[[ Data under study, beginning ]]

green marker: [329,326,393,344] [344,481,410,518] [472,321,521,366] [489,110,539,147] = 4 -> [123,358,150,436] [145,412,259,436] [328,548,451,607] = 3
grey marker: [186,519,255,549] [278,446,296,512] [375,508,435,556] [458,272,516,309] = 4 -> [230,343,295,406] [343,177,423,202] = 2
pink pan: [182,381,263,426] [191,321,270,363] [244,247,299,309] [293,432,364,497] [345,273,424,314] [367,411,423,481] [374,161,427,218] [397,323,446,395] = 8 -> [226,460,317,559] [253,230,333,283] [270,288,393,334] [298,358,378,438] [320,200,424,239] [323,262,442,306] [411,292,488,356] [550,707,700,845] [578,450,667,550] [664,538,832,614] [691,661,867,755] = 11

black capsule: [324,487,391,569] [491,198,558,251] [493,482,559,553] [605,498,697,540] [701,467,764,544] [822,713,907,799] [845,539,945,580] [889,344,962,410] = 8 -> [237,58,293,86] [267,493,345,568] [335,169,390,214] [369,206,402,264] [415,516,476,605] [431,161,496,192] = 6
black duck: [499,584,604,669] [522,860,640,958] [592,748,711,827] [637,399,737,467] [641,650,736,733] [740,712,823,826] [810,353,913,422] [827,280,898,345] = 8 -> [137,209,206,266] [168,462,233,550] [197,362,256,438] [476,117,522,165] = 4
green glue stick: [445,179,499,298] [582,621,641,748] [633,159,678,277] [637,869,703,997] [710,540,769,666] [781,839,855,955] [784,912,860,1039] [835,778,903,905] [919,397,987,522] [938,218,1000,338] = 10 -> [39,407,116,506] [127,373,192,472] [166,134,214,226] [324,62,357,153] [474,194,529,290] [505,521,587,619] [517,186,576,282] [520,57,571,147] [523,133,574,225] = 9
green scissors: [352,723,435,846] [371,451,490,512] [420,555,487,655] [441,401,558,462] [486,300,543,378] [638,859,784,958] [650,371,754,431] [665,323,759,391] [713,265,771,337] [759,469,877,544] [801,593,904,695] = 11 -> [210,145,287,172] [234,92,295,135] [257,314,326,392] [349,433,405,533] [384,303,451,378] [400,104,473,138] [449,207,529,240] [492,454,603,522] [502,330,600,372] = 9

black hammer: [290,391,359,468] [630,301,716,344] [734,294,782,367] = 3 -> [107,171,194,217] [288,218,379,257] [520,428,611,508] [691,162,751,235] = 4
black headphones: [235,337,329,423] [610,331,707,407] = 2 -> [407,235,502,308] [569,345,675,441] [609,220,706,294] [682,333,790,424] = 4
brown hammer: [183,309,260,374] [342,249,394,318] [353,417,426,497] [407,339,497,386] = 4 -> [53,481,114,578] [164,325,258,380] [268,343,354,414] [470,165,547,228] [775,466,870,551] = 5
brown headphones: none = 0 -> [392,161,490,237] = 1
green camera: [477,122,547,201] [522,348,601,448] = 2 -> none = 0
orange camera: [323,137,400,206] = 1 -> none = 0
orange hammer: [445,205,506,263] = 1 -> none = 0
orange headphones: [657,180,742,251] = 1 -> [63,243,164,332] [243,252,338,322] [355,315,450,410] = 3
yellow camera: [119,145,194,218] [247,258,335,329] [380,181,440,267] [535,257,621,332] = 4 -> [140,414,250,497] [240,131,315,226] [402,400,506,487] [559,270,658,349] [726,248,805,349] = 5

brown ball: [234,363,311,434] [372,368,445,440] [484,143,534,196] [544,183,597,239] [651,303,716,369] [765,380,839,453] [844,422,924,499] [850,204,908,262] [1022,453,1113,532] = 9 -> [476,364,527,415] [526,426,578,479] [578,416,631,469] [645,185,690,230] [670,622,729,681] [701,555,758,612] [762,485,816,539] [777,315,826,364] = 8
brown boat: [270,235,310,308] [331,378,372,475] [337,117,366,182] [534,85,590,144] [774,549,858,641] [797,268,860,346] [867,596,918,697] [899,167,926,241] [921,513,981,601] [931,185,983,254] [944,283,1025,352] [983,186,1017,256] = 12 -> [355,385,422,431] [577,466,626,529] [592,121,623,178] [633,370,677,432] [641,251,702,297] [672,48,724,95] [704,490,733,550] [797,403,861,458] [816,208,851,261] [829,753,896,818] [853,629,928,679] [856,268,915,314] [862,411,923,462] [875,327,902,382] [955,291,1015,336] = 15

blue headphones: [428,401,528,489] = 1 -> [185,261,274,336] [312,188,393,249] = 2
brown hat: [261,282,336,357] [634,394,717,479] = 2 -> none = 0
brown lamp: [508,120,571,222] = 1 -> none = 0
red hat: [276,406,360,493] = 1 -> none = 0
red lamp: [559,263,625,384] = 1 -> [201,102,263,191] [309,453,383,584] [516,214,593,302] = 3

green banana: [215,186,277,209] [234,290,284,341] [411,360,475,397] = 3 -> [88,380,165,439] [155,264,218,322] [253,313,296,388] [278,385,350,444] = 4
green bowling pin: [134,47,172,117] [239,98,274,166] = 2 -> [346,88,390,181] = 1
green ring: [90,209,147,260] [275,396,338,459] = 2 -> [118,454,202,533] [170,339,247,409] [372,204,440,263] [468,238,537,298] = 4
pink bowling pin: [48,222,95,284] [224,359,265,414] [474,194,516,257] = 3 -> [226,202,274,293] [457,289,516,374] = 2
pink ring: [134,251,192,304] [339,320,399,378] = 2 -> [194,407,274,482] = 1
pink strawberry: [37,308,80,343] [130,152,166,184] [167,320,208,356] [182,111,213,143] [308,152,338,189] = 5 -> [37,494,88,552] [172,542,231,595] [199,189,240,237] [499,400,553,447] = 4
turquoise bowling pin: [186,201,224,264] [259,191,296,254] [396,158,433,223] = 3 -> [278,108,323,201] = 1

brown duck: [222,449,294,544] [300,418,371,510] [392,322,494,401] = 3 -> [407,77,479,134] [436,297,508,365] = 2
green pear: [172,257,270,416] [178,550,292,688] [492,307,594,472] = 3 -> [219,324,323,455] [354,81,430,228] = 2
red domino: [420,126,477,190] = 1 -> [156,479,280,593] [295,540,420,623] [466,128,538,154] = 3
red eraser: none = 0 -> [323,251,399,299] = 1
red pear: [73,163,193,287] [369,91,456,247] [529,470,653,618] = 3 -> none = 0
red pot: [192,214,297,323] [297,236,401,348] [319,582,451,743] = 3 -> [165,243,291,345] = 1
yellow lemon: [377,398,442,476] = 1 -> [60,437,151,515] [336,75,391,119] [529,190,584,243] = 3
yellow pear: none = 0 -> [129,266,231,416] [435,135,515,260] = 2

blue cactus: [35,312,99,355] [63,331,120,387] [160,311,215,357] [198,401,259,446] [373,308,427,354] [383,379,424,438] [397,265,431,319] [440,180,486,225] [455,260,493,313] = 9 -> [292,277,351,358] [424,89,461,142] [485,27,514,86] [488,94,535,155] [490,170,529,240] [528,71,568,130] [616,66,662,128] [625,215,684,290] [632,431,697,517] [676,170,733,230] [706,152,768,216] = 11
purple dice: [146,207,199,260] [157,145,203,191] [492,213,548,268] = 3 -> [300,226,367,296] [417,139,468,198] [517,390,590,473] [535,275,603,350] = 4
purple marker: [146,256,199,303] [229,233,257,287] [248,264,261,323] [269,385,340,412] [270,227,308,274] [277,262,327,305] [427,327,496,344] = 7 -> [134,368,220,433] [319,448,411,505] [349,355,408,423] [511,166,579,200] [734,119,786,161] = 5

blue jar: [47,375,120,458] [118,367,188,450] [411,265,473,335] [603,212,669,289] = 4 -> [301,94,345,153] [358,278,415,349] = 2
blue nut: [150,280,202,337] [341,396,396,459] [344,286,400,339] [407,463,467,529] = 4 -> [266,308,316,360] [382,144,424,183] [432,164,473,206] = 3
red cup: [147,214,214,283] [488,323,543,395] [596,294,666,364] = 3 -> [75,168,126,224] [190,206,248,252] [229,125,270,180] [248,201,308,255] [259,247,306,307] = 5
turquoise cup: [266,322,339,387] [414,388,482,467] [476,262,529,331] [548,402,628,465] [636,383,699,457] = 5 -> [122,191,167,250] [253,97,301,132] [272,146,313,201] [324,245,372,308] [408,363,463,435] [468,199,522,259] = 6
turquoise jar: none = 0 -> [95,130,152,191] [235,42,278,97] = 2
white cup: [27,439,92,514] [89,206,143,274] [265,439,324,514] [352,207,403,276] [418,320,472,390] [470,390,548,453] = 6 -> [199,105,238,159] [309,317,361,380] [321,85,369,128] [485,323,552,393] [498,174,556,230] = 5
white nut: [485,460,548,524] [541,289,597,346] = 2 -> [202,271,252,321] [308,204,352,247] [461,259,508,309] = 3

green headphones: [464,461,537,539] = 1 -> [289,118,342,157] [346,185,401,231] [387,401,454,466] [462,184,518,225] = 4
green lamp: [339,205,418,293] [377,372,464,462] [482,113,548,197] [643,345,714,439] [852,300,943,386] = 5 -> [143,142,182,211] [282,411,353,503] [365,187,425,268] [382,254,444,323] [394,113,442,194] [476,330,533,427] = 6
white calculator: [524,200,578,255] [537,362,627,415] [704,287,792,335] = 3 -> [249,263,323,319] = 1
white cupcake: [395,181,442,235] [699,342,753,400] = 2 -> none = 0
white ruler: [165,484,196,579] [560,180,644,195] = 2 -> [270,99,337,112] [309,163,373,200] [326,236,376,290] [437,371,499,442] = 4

[[ Data under study, end ]]

- What to work on -
For each line above that includes the word "pear", make a copy of that line.

- Exercise answer -
green pear: [172,257,270,416] [178,550,292,688] [492,307,594,472] = 3 -> [219,324,323,455] [354,81,430,228] = 2
red pear: [73,163,193,287] [369,91,456,247] [529,470,653,618] = 3 -> none = 0
yellow pear: none = 0 -> [129,266,231,416] [435,135,515,260] = 2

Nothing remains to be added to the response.